Records from a data collection:
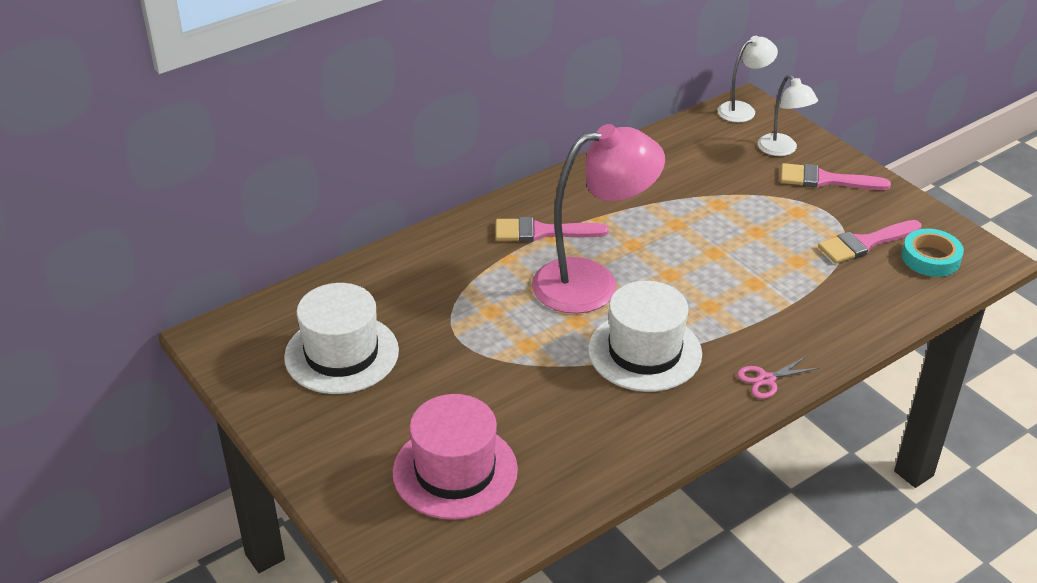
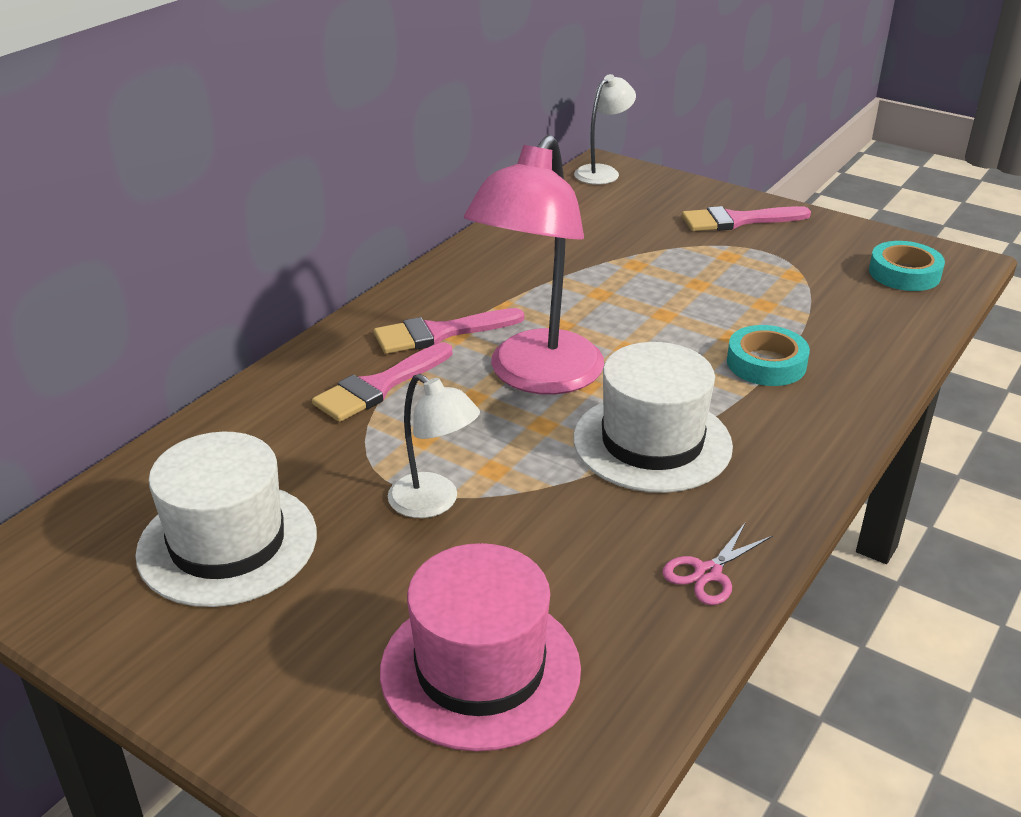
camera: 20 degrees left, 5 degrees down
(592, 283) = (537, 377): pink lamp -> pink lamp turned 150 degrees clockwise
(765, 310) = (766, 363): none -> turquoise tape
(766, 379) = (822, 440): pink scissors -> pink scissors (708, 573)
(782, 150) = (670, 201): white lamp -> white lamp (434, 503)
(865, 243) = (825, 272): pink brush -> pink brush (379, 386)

---

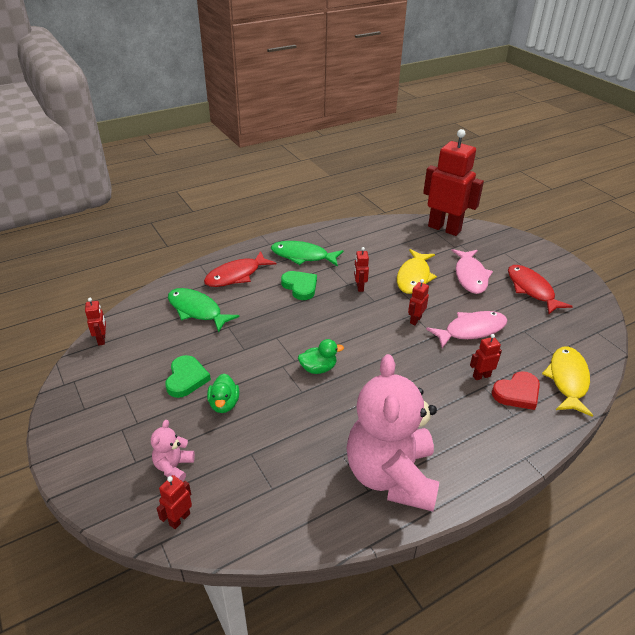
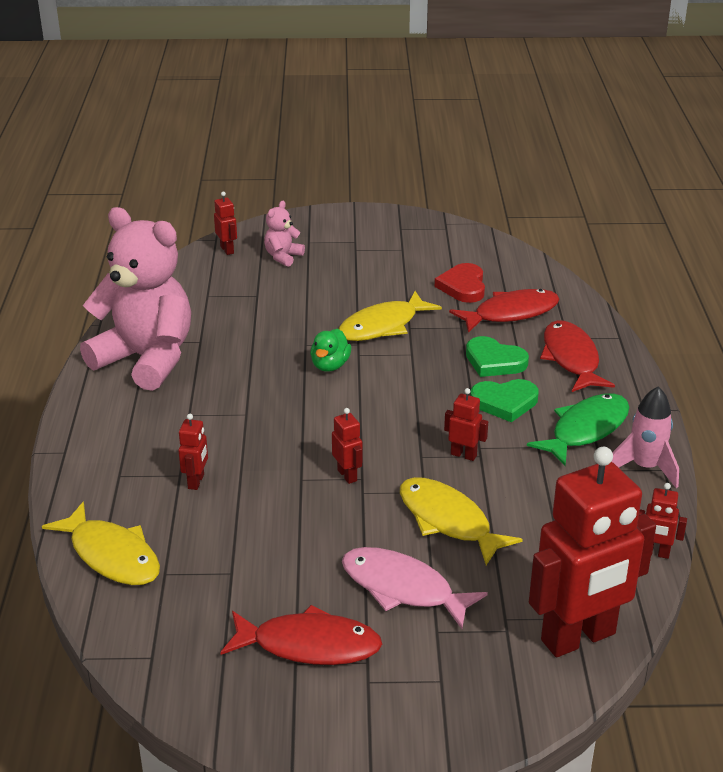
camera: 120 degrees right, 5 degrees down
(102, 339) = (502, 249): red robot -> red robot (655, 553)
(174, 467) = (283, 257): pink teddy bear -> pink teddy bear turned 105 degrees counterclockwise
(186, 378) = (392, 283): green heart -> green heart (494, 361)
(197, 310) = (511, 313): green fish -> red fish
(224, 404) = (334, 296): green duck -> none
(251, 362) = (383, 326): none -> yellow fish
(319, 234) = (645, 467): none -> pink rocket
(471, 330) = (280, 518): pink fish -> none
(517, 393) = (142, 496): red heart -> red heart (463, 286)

■ **Assigned task**
In your answer, include only the lines above starting at the line that holds "(782, 150) = (670, 201): white" and ending at the line that holds "(865, 243) = (825, 272): pink", copied exactly.

■ **Response to this exercise**
(782, 150) = (670, 201): white lamp -> white lamp (434, 503)
(865, 243) = (825, 272): pink brush -> pink brush (379, 386)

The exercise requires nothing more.